(Dataset records)
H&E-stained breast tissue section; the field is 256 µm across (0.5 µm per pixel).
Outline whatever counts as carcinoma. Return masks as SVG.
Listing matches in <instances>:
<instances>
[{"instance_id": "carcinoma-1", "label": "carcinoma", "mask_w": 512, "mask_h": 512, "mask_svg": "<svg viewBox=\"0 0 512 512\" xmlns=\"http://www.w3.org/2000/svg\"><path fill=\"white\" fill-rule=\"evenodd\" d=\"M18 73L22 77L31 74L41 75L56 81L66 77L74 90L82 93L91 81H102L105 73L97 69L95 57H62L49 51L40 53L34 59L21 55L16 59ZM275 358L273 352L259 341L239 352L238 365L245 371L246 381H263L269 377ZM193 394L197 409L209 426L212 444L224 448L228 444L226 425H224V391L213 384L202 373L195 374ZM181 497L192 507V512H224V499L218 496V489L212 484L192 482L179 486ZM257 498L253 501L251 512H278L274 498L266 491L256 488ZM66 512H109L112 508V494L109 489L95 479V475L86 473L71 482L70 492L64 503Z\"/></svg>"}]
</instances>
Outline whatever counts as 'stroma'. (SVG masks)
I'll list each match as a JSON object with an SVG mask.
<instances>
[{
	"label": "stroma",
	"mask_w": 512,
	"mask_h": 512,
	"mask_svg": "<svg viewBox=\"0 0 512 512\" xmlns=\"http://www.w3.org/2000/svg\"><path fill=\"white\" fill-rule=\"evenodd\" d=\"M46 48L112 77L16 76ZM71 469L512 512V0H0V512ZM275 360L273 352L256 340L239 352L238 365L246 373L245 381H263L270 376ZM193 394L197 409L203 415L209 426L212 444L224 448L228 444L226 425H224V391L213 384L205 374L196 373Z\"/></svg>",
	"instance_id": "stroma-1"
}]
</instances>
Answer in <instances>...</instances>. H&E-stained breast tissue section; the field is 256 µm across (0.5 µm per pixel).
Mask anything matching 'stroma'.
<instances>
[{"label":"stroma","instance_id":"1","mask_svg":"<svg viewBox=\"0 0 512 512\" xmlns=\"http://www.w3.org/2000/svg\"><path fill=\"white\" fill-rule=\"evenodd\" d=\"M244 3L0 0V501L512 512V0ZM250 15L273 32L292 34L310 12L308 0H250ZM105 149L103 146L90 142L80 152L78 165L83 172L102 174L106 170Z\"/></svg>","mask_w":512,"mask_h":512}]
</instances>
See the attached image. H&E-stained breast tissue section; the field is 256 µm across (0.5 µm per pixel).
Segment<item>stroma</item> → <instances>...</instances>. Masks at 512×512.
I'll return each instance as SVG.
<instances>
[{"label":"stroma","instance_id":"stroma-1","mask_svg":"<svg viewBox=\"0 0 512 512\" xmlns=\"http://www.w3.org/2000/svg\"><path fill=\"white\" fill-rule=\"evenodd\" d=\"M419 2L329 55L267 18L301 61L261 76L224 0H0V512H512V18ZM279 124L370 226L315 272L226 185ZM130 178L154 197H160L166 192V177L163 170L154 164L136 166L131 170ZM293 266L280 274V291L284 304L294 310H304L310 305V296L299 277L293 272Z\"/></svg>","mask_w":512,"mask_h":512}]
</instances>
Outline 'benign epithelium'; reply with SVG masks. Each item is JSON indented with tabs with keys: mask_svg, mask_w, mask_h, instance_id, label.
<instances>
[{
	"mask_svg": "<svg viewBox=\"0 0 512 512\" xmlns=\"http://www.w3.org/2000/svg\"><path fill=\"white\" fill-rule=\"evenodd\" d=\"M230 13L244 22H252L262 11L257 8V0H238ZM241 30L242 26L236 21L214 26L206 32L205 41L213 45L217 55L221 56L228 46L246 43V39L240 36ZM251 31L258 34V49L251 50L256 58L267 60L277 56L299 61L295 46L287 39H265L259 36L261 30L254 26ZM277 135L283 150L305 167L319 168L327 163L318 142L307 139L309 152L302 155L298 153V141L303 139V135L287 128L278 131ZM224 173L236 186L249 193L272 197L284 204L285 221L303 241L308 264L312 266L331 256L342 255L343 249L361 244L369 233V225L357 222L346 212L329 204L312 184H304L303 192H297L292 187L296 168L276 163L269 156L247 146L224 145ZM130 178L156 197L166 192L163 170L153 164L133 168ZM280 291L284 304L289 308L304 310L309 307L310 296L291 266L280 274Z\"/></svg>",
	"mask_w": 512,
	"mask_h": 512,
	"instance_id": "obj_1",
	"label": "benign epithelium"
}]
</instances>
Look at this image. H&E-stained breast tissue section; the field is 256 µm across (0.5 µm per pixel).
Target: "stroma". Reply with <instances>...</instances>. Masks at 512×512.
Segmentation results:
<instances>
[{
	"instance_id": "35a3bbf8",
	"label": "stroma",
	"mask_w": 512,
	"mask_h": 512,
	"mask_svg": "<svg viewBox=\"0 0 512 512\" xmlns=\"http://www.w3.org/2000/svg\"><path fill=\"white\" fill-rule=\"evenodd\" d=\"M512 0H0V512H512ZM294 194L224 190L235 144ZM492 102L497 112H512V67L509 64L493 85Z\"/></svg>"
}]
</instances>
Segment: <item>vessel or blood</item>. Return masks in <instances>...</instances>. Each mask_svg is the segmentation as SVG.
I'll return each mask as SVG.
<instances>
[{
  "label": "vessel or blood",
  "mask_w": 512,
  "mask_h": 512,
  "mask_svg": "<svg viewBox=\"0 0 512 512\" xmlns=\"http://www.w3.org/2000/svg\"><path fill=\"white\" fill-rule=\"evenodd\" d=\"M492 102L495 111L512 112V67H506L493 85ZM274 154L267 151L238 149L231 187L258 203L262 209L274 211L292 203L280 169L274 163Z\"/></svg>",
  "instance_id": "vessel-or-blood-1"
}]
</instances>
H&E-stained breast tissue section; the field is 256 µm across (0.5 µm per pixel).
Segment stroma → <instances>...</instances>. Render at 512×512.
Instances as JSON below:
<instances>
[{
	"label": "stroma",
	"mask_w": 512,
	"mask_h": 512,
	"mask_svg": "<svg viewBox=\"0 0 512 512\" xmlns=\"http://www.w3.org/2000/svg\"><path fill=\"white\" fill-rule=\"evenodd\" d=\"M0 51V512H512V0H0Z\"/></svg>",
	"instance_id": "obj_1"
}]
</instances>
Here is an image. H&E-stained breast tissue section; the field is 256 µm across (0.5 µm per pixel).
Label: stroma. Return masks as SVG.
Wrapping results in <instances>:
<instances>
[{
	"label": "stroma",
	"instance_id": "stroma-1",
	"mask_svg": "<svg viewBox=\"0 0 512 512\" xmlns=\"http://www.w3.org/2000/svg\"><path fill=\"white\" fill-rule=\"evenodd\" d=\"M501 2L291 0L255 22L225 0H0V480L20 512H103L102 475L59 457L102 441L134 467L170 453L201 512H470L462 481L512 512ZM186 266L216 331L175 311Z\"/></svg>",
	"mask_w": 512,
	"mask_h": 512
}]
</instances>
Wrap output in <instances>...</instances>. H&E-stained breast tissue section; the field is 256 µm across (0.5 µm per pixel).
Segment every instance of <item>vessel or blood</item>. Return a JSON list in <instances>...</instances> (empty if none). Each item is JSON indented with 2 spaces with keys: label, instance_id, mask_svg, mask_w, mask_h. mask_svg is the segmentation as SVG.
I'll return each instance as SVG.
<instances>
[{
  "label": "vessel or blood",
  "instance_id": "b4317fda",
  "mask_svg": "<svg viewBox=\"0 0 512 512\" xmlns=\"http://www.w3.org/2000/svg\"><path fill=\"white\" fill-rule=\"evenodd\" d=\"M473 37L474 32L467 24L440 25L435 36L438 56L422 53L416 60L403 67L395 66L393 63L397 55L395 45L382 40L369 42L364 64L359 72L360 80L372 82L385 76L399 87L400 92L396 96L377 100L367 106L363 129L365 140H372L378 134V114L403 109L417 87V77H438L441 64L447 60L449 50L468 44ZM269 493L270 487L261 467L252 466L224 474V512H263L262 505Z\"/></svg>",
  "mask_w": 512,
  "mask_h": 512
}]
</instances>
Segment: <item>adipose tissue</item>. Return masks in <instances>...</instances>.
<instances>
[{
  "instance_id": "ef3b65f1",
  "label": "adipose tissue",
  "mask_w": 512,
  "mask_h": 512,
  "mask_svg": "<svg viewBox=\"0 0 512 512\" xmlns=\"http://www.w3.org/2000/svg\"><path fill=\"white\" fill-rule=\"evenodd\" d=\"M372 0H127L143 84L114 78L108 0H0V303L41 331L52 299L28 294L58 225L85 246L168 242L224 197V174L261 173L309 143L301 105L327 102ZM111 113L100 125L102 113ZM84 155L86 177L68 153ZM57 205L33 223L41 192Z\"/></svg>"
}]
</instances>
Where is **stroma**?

== EXERCISE INSTRUCTIONS ==
Write the lines again exactly, beginning at the line that has "Outline whatever counts as carcinoma." and stopping after the line that has "See the attached"; include no other lines.

== RESPONSE FOR THIS EXERCISE ==
Outline whatever counts as carcinoma. Return masks as SVG.
Listing matches in <instances>:
<instances>
[{"instance_id": "carcinoma-1", "label": "carcinoma", "mask_w": 512, "mask_h": 512, "mask_svg": "<svg viewBox=\"0 0 512 512\" xmlns=\"http://www.w3.org/2000/svg\"><path fill=\"white\" fill-rule=\"evenodd\" d=\"M18 73L22 77L31 74L41 75L56 81L66 77L74 90L82 93L91 81H102L105 73L97 69L95 57H62L49 51L40 53L34 59L21 55L16 59ZM275 358L273 352L259 341L239 352L238 365L245 371L246 381H263L269 377ZM193 394L197 409L209 426L212 444L224 448L228 444L226 425H224V391L213 384L202 373L195 374ZM181 497L192 507V512H224V499L218 496V489L212 484L192 482L179 486ZM257 498L253 501L251 512H278L274 498L266 491L256 488ZM66 512H109L112 508V494L109 489L95 479V475L86 473L71 482L70 492L64 503Z\"/></svg>"}]
</instances>
Outline whatever counts as 'stroma'. (SVG masks)
I'll list each match as a JSON object with an SVG mask.
<instances>
[{
	"label": "stroma",
	"mask_w": 512,
	"mask_h": 512,
	"mask_svg": "<svg viewBox=\"0 0 512 512\" xmlns=\"http://www.w3.org/2000/svg\"><path fill=\"white\" fill-rule=\"evenodd\" d=\"M46 48L112 77L16 76ZM71 469L512 512V0H0V512ZM275 360L273 352L256 340L239 352L238 365L246 373L245 381H263L270 376ZM193 394L197 409L203 415L209 426L212 444L224 448L228 444L226 425H224V391L213 384L205 374L196 373Z\"/></svg>",
	"instance_id": "stroma-1"
}]
</instances>
Answer in <instances>...</instances>. H&E-stained breast tissue section; the field is 256 µm across (0.5 µm per pixel).
Mask anything matching 'stroma'.
<instances>
[{"label":"stroma","instance_id":"1","mask_svg":"<svg viewBox=\"0 0 512 512\" xmlns=\"http://www.w3.org/2000/svg\"><path fill=\"white\" fill-rule=\"evenodd\" d=\"M244 3L0 0V501L512 512V0ZM250 15L273 32L292 34L310 12L308 0H250ZM105 149L103 146L90 142L80 152L78 165L83 172L102 174L106 170Z\"/></svg>","mask_w":512,"mask_h":512}]
</instances>
See the attached image. H&E-stained breast tissue section; the field is 256 µm across (0.5 µm per pixel).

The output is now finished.